> _WHAT TO DO_
Reproduce the rows below verbatim, starting at the row that contains "Inge (803, 627)" and ending at the last row, both included.

> _INFORMATION SHOWN_
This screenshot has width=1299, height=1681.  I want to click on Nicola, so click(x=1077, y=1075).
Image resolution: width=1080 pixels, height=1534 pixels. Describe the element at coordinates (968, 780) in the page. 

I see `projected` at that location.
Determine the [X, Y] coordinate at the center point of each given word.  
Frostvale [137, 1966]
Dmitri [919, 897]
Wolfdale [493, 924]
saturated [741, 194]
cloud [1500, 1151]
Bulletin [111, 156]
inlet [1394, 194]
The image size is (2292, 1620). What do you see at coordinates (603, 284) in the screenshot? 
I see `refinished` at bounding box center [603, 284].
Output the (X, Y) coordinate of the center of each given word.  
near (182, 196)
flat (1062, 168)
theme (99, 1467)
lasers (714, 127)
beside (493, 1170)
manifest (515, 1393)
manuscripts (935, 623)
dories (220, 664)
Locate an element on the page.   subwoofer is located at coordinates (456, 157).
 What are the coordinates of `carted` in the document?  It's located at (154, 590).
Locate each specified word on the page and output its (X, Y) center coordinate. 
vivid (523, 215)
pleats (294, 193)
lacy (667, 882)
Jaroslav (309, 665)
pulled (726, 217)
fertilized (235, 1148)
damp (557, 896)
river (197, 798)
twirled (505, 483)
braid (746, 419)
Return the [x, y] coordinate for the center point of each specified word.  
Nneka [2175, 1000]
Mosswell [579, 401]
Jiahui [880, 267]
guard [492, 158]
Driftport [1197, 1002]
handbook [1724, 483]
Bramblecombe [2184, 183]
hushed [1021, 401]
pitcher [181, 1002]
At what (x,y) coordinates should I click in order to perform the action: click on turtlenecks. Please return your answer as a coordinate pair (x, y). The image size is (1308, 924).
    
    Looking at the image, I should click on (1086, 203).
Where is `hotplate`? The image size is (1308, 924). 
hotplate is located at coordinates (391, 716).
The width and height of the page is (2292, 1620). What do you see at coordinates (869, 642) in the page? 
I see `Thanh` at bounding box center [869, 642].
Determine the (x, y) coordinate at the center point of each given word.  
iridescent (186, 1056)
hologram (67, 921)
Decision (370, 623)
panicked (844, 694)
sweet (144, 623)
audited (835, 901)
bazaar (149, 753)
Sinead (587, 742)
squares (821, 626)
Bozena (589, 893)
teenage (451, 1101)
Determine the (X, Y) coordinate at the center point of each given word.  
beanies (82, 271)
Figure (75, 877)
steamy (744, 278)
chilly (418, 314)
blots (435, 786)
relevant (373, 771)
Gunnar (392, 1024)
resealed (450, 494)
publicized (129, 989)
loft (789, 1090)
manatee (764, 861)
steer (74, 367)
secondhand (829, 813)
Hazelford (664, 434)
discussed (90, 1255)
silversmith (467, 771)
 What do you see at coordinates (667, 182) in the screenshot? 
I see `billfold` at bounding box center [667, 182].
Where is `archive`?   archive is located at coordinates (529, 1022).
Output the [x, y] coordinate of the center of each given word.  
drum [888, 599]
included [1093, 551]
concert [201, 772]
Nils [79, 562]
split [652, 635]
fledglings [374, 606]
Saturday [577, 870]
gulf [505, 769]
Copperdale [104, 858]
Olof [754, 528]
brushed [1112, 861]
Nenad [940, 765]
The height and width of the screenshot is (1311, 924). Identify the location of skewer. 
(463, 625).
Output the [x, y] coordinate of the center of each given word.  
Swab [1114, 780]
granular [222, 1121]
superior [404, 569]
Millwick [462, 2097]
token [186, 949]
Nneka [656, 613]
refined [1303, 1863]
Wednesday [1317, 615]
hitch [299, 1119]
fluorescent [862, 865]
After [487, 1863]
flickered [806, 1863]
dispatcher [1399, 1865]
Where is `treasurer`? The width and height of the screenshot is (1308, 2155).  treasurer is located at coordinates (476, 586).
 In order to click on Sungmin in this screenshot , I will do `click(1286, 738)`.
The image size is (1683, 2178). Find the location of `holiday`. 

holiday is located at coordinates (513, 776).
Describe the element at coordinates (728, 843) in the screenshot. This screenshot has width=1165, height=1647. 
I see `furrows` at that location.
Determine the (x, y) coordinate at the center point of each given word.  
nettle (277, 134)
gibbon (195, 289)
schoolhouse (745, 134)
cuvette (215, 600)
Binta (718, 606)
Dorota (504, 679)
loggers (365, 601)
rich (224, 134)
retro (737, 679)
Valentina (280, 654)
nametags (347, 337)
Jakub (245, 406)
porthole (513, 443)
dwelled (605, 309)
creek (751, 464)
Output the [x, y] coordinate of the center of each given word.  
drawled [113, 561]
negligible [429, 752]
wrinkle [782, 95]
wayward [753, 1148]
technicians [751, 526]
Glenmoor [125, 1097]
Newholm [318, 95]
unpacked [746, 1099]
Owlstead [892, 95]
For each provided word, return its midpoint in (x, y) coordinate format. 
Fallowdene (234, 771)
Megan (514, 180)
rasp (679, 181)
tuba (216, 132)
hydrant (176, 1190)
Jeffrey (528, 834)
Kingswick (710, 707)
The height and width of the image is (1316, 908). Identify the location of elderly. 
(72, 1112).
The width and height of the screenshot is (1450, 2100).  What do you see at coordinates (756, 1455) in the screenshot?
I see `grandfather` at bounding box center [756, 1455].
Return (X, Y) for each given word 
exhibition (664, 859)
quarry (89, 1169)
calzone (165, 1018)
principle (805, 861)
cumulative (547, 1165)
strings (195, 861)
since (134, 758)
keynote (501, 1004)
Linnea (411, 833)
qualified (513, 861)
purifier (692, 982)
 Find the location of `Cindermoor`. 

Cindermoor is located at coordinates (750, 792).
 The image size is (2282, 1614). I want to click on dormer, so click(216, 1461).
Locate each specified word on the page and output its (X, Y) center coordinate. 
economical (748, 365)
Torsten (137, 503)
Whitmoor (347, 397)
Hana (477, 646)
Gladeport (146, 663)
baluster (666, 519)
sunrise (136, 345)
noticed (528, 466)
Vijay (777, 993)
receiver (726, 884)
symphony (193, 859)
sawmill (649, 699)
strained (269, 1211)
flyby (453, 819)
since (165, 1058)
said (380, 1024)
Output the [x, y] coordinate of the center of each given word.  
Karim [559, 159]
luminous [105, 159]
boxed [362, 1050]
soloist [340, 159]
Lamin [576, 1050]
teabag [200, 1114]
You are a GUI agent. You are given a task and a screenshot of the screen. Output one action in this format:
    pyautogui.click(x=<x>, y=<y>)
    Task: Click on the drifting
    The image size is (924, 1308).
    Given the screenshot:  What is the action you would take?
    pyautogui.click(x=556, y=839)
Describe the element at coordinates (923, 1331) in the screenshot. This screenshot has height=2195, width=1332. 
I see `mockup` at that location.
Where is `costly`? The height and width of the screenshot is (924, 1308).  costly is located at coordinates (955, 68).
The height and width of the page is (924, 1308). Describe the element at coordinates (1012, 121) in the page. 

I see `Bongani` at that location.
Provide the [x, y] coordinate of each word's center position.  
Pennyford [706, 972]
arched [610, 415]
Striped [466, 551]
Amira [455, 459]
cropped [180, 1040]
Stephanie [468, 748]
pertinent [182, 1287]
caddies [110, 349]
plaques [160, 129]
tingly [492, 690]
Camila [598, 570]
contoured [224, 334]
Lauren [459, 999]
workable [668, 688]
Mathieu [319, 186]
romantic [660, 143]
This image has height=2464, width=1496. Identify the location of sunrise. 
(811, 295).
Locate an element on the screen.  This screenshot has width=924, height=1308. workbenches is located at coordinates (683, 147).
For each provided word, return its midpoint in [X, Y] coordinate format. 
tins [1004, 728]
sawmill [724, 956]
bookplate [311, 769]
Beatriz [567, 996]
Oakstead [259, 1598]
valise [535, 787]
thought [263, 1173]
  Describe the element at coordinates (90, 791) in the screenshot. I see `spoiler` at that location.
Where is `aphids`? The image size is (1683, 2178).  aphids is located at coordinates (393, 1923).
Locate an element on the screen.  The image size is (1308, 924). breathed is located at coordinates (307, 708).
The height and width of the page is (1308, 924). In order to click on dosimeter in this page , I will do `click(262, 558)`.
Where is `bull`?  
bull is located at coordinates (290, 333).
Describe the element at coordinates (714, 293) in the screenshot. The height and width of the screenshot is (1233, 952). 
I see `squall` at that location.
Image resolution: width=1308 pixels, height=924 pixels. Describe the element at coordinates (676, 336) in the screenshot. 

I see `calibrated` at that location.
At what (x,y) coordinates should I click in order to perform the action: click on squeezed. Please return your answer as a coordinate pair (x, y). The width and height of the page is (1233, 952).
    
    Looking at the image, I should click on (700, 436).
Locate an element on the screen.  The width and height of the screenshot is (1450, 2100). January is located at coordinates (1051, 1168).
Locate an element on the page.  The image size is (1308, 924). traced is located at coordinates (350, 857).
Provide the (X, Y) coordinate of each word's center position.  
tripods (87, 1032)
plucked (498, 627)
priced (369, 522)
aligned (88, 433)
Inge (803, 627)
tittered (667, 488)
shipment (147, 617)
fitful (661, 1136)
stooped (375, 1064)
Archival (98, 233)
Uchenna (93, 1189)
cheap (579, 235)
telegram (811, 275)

> _SOLUTION TO THE EXERCISE_
Inge (803, 627)
tittered (667, 488)
shipment (147, 617)
fitful (661, 1136)
stooped (375, 1064)
Archival (98, 233)
Uchenna (93, 1189)
cheap (579, 235)
telegram (811, 275)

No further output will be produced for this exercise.